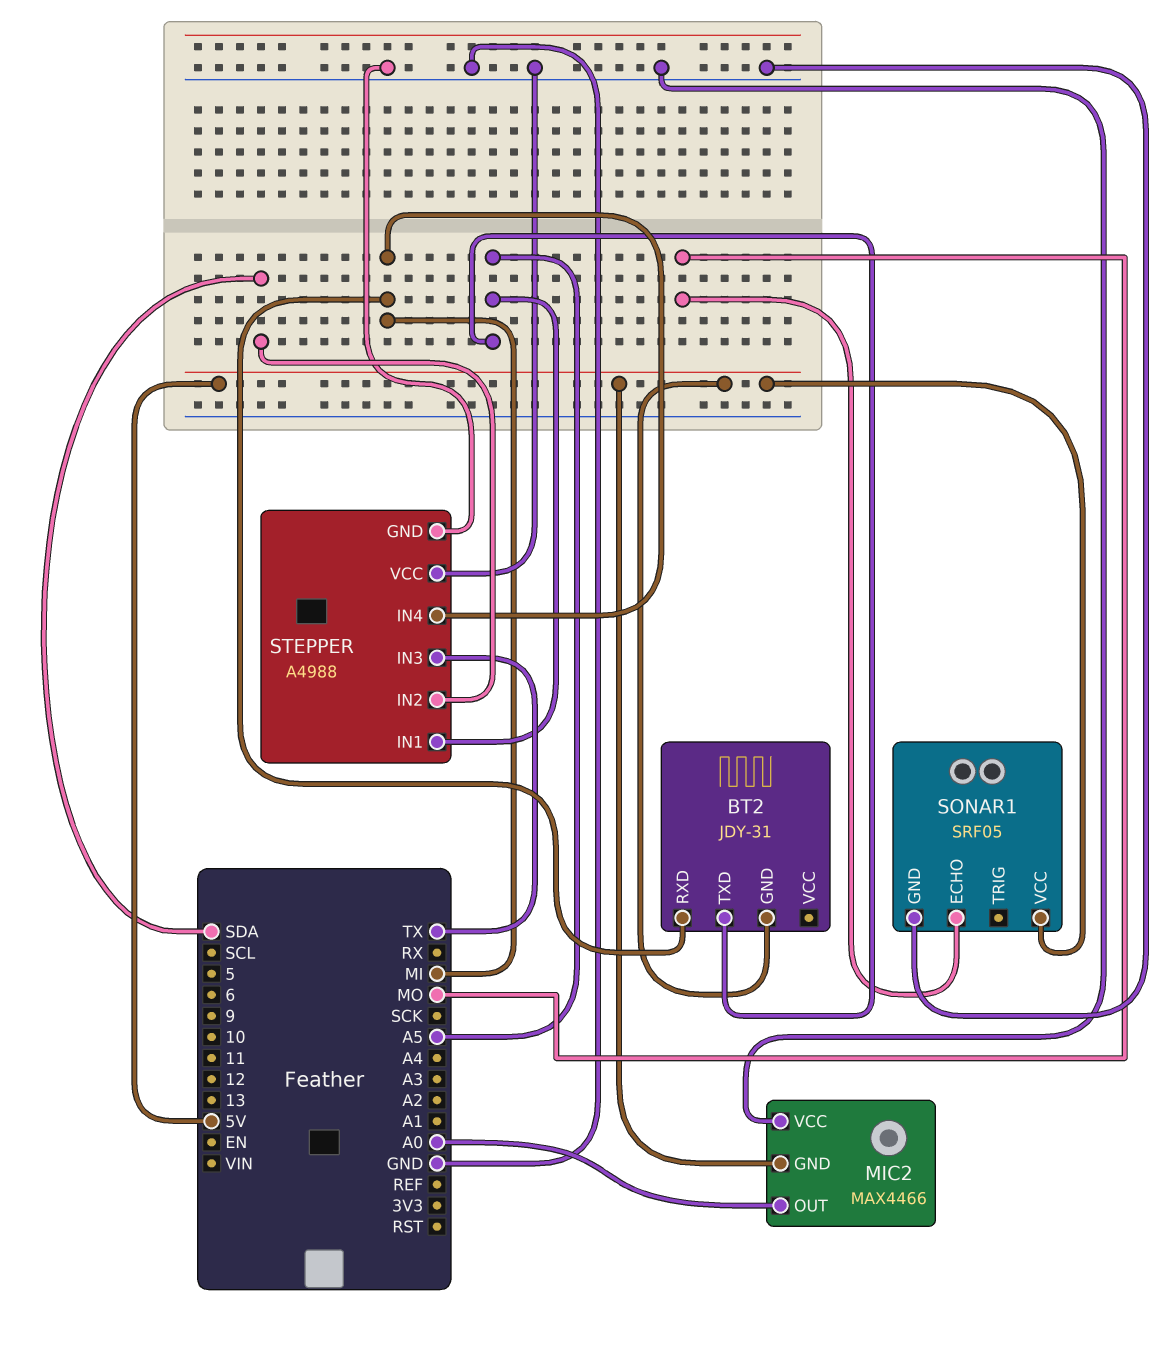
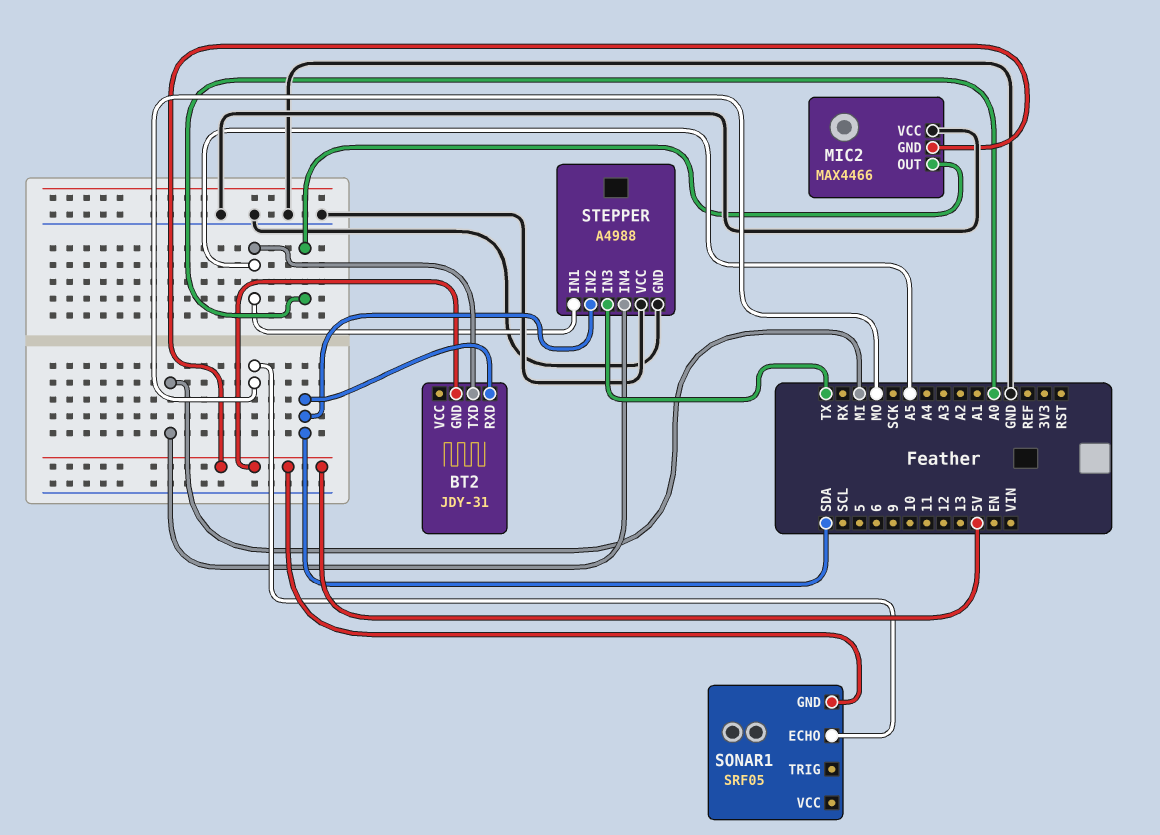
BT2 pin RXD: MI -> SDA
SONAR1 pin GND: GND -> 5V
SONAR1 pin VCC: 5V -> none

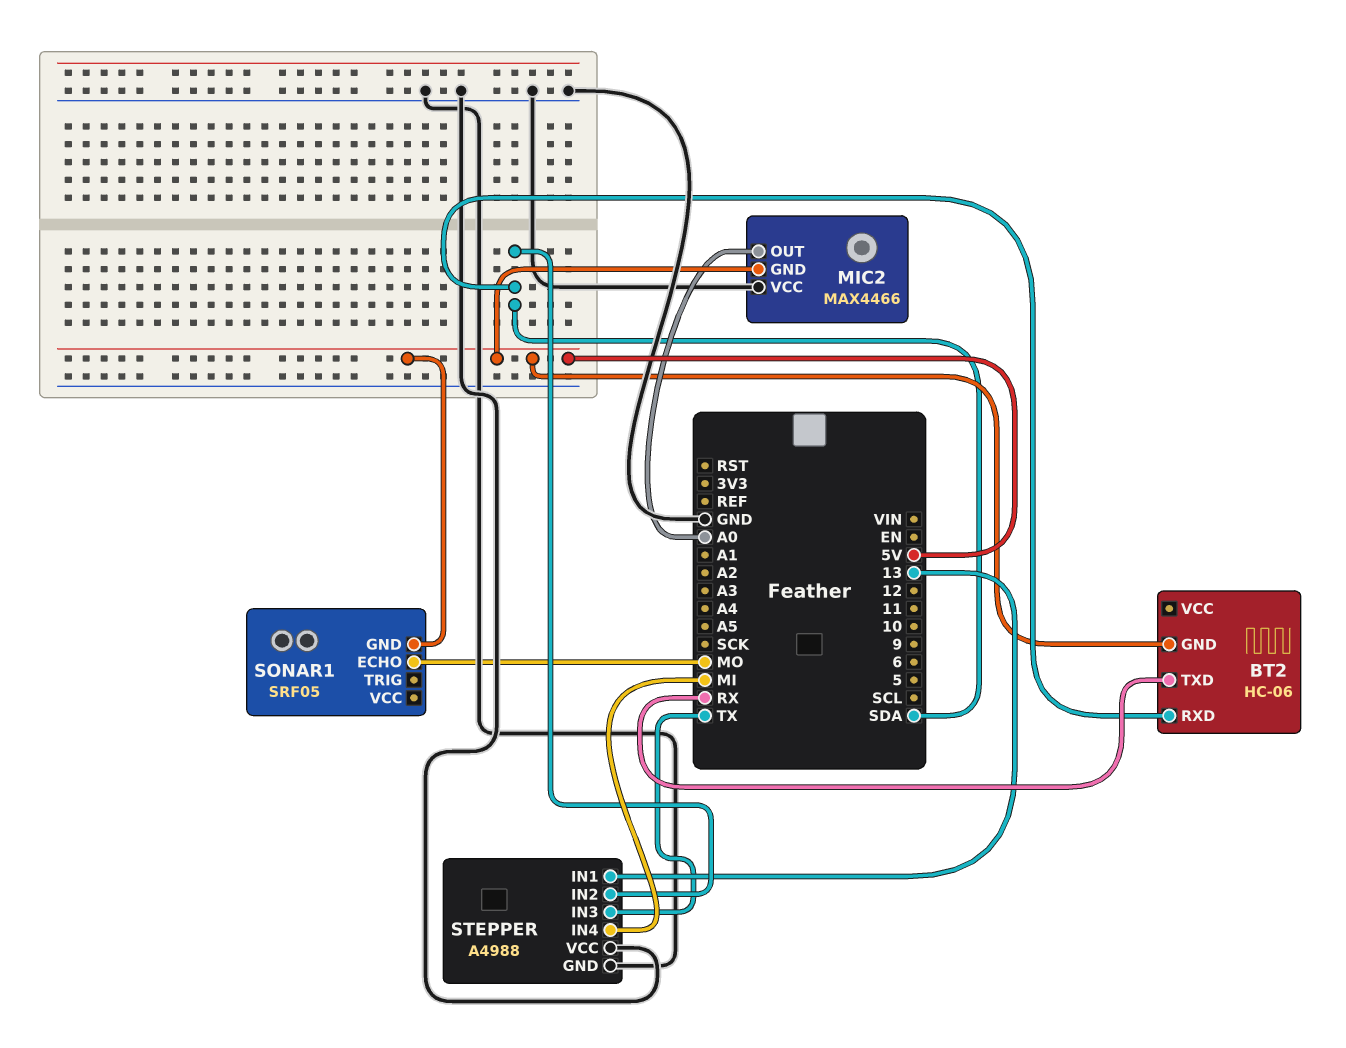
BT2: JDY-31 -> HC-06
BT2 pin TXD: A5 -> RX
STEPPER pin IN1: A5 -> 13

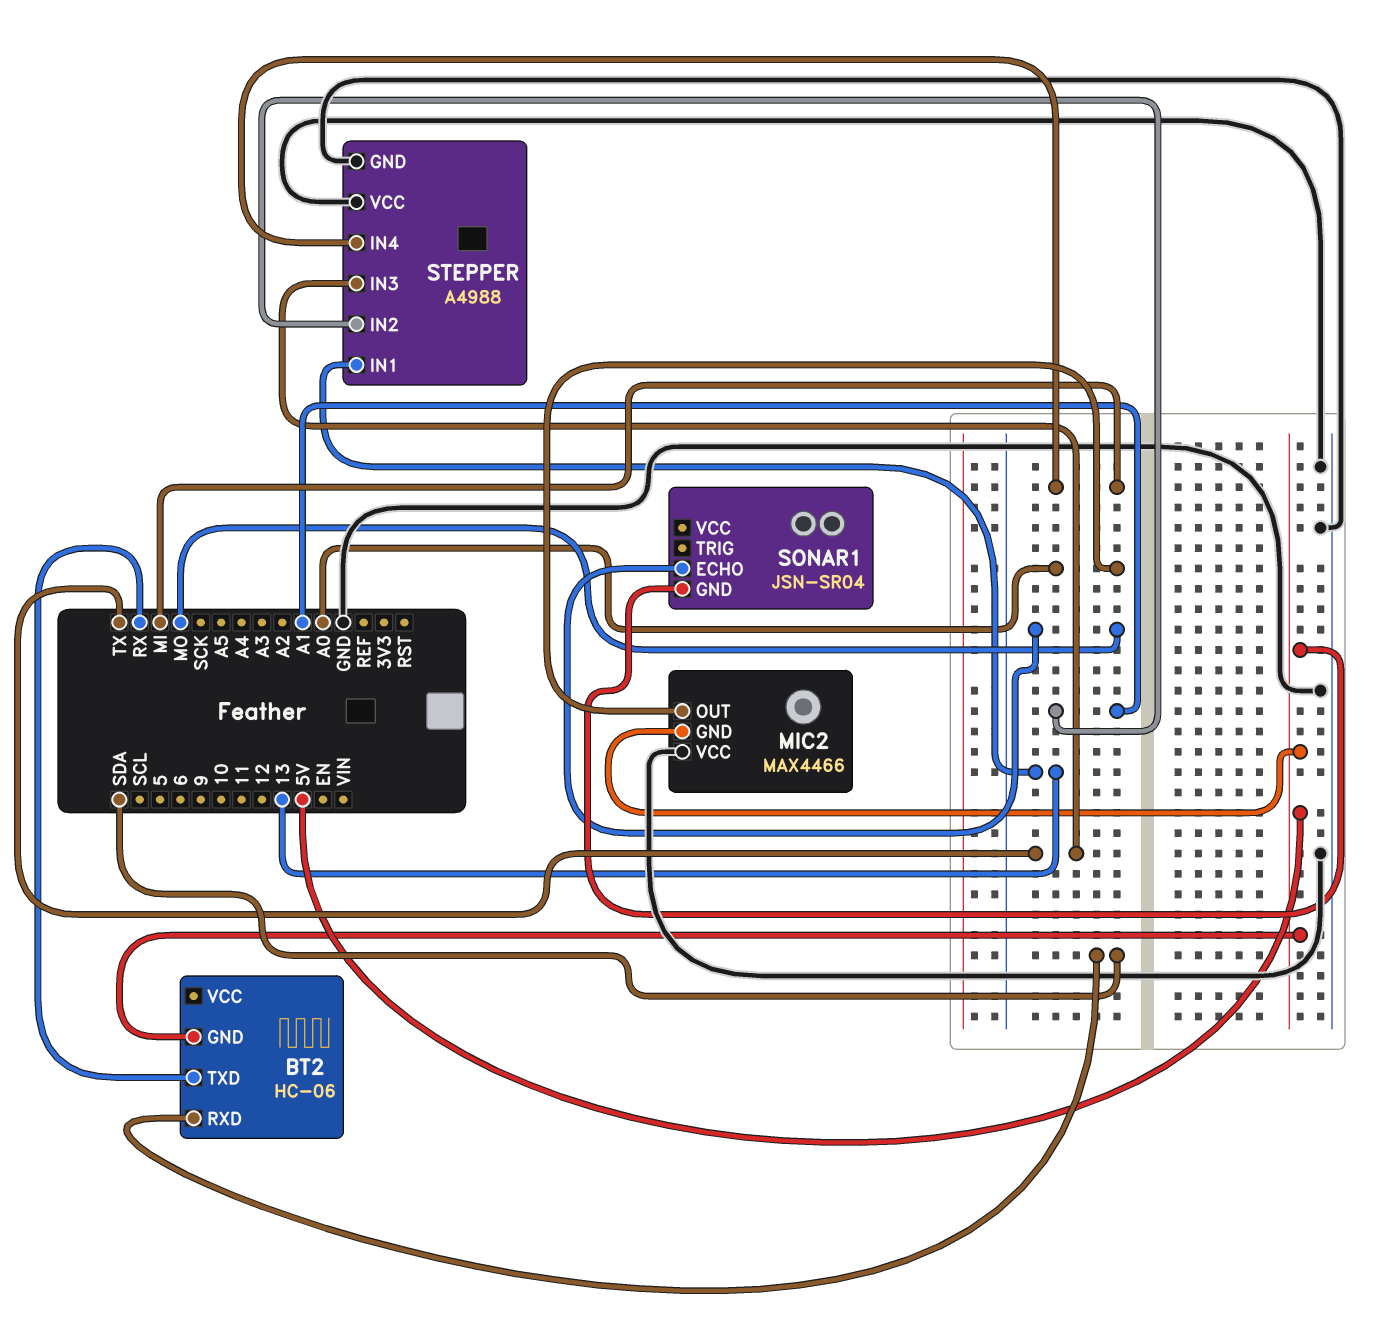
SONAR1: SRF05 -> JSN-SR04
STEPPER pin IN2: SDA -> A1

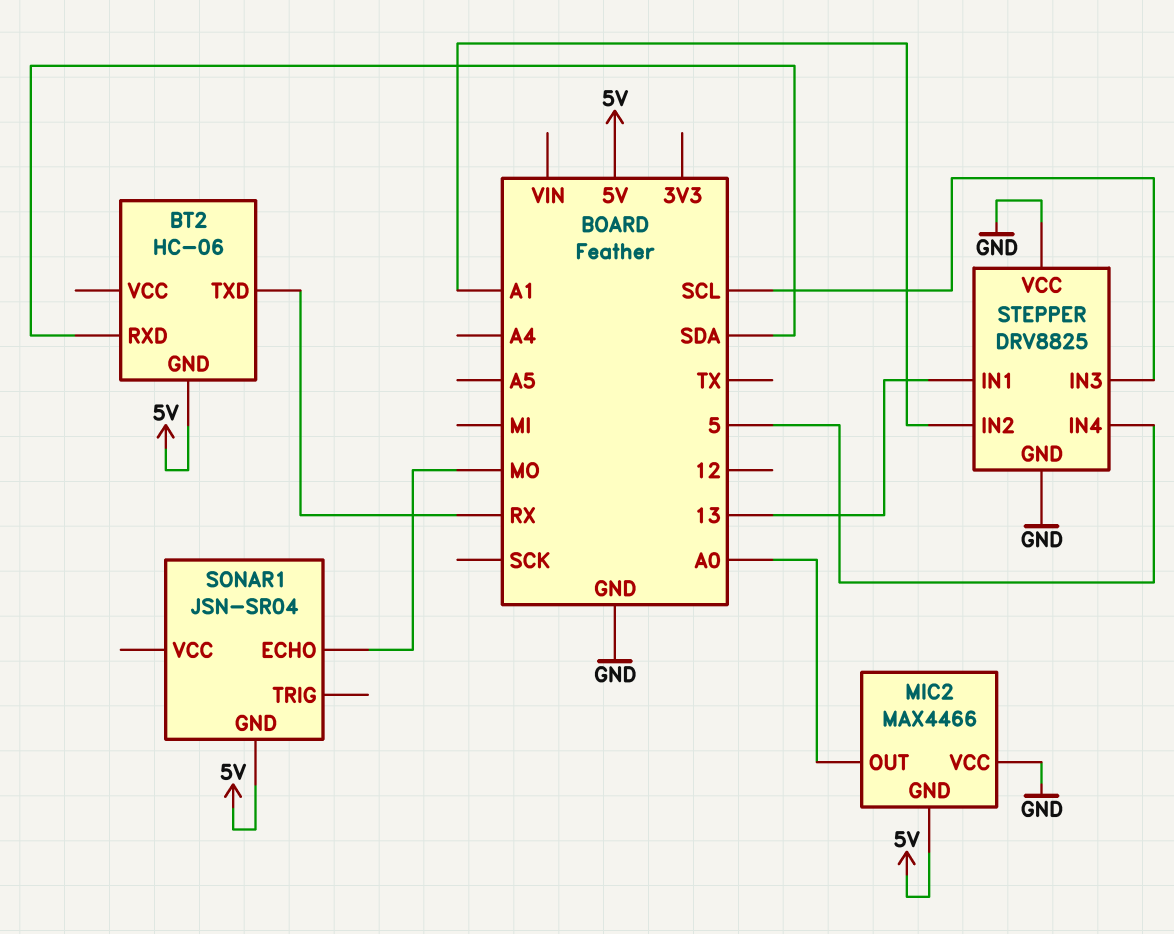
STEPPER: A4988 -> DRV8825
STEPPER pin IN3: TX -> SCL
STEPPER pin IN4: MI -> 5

----------------------------------------

## DESCRIPTION OF THE TASK
Could you set down every entry again exactly as written, leaving out any pictures?

## SOLVED EXERCISE
BT2 pin RXD: MI -> SDA
SONAR1 pin GND: GND -> 5V
SONAR1 pin VCC: 5V -> none

BT2: JDY-31 -> HC-06
BT2 pin TXD: A5 -> RX
STEPPER pin IN1: A5 -> 13

SONAR1: SRF05 -> JSN-SR04
STEPPER pin IN2: SDA -> A1

STEPPER: A4988 -> DRV8825
STEPPER pin IN3: TX -> SCL
STEPPER pin IN4: MI -> 5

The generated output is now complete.